> Instructions to follow: What follows are records. Restate all of them word for word.
-------------------------
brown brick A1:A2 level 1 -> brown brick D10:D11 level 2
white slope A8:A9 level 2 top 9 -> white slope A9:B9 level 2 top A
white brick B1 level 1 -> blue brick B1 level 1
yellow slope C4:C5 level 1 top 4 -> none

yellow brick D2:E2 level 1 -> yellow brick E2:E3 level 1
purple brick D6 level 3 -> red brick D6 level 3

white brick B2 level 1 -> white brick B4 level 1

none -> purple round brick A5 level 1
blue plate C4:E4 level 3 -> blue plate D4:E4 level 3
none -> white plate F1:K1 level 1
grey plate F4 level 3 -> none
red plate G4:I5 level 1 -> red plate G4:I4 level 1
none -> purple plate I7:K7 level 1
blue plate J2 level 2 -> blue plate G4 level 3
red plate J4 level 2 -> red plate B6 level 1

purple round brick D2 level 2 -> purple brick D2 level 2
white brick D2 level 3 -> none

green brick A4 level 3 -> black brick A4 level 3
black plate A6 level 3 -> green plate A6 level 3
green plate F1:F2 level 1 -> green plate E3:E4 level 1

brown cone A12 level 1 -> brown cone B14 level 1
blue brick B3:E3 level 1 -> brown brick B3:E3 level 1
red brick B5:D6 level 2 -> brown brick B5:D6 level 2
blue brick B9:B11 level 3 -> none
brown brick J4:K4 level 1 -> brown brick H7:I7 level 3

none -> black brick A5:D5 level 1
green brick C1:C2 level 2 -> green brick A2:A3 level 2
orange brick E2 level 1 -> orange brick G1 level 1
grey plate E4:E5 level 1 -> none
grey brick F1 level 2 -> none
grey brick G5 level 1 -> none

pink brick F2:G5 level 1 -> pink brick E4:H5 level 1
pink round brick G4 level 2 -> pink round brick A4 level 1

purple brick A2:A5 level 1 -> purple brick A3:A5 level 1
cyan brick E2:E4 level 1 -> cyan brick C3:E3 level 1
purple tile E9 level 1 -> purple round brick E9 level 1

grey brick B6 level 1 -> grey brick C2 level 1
-------------------------
> Task answer:
brown brick A1:A2 level 1 -> brown brick D10:D11 level 2
white slope A8:A9 level 2 top 9 -> white slope A9:B9 level 2 top A
white brick B1 level 1 -> blue brick B1 level 1
yellow slope C4:C5 level 1 top 4 -> none

yellow brick D2:E2 level 1 -> yellow brick E2:E3 level 1
purple brick D6 level 3 -> red brick D6 level 3

white brick B2 level 1 -> white brick B4 level 1

none -> purple round brick A5 level 1
blue plate C4:E4 level 3 -> blue plate D4:E4 level 3
none -> white plate F1:K1 level 1
grey plate F4 level 3 -> none
red plate G4:I5 level 1 -> red plate G4:I4 level 1
none -> purple plate I7:K7 level 1
blue plate J2 level 2 -> blue plate G4 level 3
red plate J4 level 2 -> red plate B6 level 1

purple round brick D2 level 2 -> purple brick D2 level 2
white brick D2 level 3 -> none

green brick A4 level 3 -> black brick A4 level 3
black plate A6 level 3 -> green plate A6 level 3
green plate F1:F2 level 1 -> green plate E3:E4 level 1

brown cone A12 level 1 -> brown cone B14 level 1
blue brick B3:E3 level 1 -> brown brick B3:E3 level 1
red brick B5:D6 level 2 -> brown brick B5:D6 level 2
blue brick B9:B11 level 3 -> none
brown brick J4:K4 level 1 -> brown brick H7:I7 level 3

none -> black brick A5:D5 level 1
green brick C1:C2 level 2 -> green brick A2:A3 level 2
orange brick E2 level 1 -> orange brick G1 level 1
grey plate E4:E5 level 1 -> none
grey brick F1 level 2 -> none
grey brick G5 level 1 -> none

pink brick F2:G5 level 1 -> pink brick E4:H5 level 1
pink round brick G4 level 2 -> pink round brick A4 level 1

purple brick A2:A5 level 1 -> purple brick A3:A5 level 1
cyan brick E2:E4 level 1 -> cyan brick C3:E3 level 1
purple tile E9 level 1 -> purple round brick E9 level 1

grey brick B6 level 1 -> grey brick C2 level 1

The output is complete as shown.